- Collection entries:
════════════════
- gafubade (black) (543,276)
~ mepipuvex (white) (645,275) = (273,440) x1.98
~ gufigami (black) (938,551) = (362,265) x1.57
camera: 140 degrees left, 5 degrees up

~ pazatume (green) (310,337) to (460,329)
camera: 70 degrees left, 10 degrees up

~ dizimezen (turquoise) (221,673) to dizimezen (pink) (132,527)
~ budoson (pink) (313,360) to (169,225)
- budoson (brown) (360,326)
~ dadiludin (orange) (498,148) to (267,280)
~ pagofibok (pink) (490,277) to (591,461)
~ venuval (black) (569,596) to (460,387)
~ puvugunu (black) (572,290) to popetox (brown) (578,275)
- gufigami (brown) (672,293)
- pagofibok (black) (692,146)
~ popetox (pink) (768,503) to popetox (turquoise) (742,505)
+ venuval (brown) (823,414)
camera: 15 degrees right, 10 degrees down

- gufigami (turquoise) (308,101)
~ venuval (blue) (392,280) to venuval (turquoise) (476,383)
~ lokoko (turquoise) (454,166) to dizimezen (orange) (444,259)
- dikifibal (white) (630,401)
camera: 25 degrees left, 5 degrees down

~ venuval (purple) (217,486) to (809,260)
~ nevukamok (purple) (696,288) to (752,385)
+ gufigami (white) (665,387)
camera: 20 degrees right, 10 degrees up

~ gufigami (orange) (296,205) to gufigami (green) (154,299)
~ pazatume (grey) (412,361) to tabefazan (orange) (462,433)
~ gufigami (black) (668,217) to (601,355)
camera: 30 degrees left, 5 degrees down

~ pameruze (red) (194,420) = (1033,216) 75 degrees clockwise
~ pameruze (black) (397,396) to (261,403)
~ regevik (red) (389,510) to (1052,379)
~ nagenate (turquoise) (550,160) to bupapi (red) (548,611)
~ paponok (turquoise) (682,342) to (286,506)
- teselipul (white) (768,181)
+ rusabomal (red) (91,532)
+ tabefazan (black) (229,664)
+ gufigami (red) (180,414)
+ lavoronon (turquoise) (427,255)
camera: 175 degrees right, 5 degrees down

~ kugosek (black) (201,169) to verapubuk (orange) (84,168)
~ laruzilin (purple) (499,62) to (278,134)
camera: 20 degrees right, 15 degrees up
════════════════
What is asked for is an exact copy of the lines above from the one containing "(645,275) = (273,440) x1.98" through the one containing "(938,551) = (362,265) x1.57", and only those.

~ mepipuvex (white) (645,275) = (273,440) x1.98
~ gufigami (black) (938,551) = (362,265) x1.57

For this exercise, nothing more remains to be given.